** Material for this task follows **
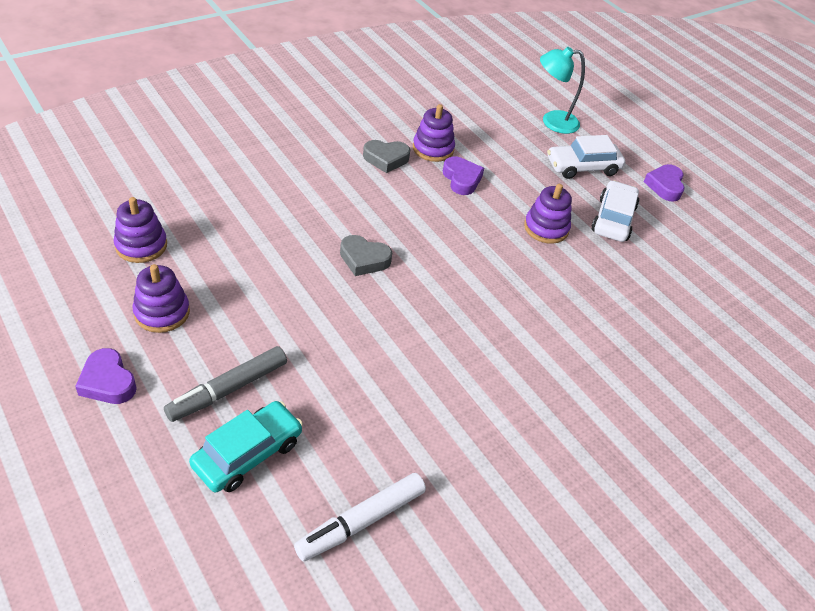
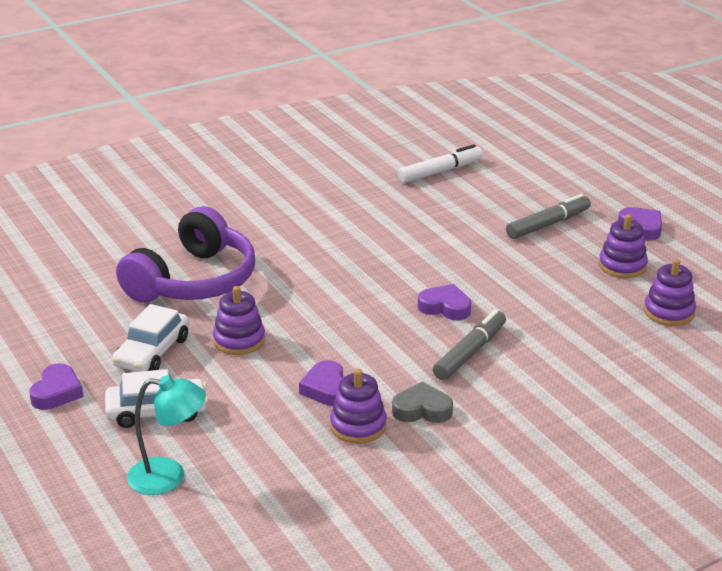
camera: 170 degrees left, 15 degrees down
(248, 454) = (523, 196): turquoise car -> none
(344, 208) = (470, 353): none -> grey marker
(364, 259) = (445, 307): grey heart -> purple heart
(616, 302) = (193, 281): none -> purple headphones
** End of Material for this task **
** Material for this task follows **
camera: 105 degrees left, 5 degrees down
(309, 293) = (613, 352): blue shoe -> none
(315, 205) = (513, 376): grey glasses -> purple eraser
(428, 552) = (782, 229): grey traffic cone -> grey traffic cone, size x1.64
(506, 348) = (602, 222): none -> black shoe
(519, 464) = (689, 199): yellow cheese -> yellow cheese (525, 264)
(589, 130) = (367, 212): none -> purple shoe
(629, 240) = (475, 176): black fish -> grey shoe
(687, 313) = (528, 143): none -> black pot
** End of Material for this task **
### Task brief
Using the data above, reproduce exactly the lines between those holding "(506, 348) = (602, 222): none -> black shoe" and "(687, 313) = (528, 143): none -> black pot", inclusive, and no others.

### Worked solution
(506, 348) = (602, 222): none -> black shoe
(519, 464) = (689, 199): yellow cheese -> yellow cheese (525, 264)
(589, 130) = (367, 212): none -> purple shoe
(629, 240) = (475, 176): black fish -> grey shoe
(687, 313) = (528, 143): none -> black pot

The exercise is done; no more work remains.